> _Prompt_
Scan the data below. Pull out each line where "AGND" occurs.

> _Data supplied_
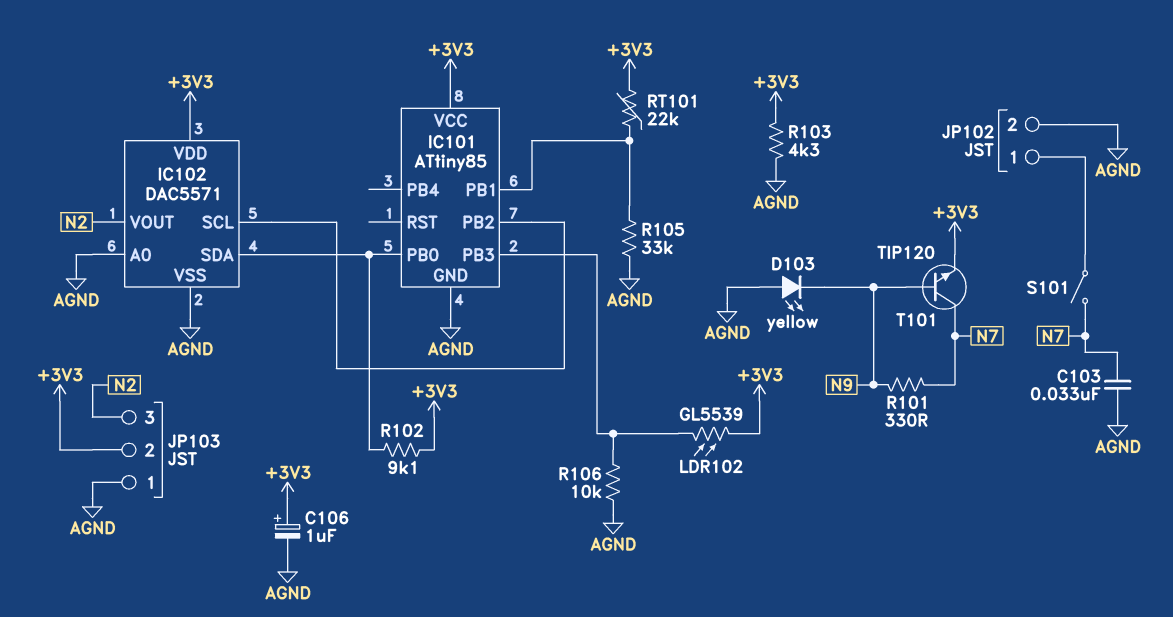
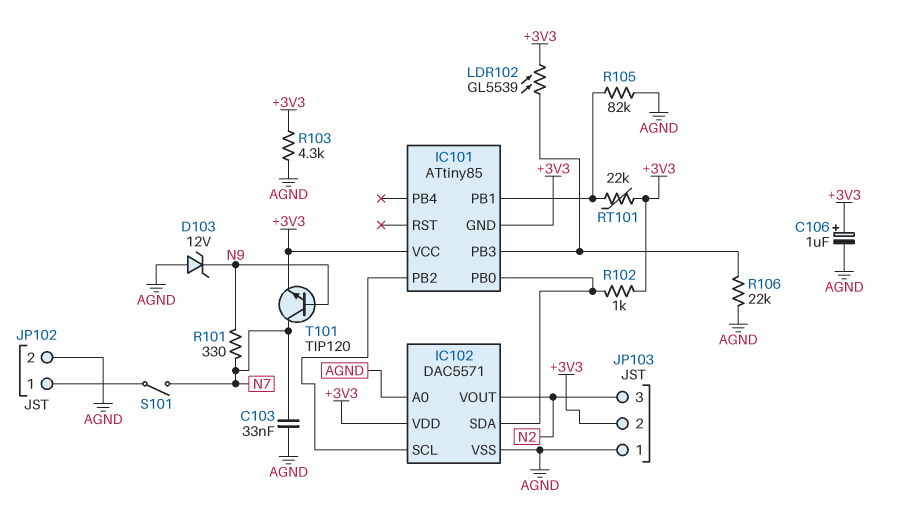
D103: LED yellow (A AGND, K N9) -> zener 12V (A AGND, K N9)
IC101 pin GND: AGND -> +3V3
R102: 9.1k (+3V3, IC101/PB0) -> 1k (+3V3, IC101/PB0)
R105: 33k (AGND, IC101/PB1) -> 82k (AGND, IC101/PB1)
R106: 10k (AGND, IC101/PB3) -> 22k (AGND, IC101/PB3)

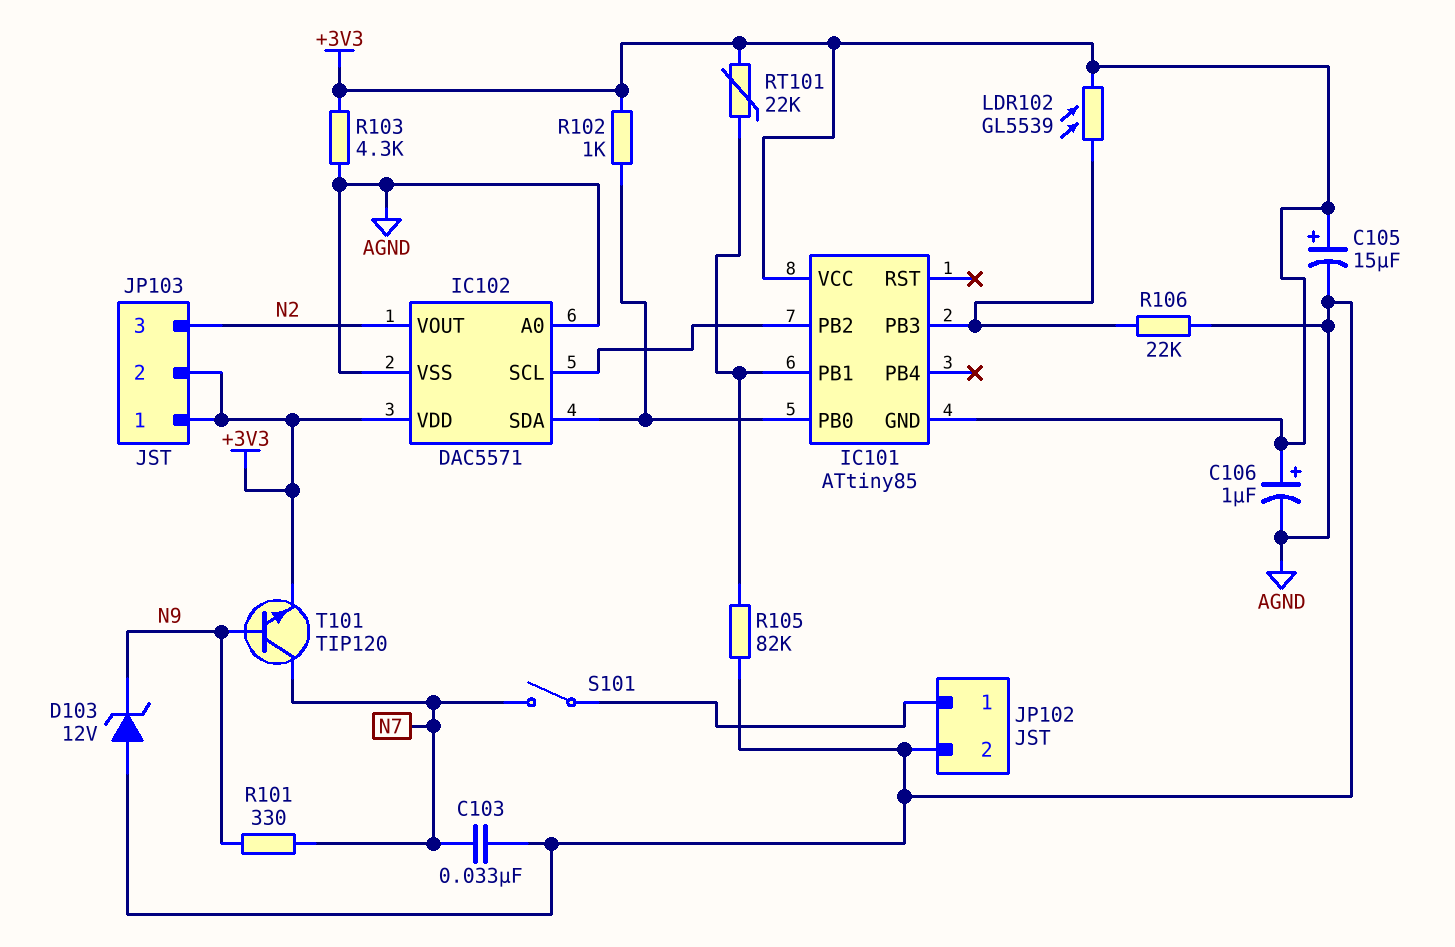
C105: none -> 15uF (plus +3V3, minus AGND)
JP103 pin 1: AGND -> +3V3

> _Solution to this exercise_
D103: LED yellow (A AGND, K N9) -> zener 12V (A AGND, K N9)
IC101 pin GND: AGND -> +3V3
R105: 33k (AGND, IC101/PB1) -> 82k (AGND, IC101/PB1)
R106: 10k (AGND, IC101/PB3) -> 22k (AGND, IC101/PB3)
C105: none -> 15uF (plus +3V3, minus AGND)
JP103 pin 1: AGND -> +3V3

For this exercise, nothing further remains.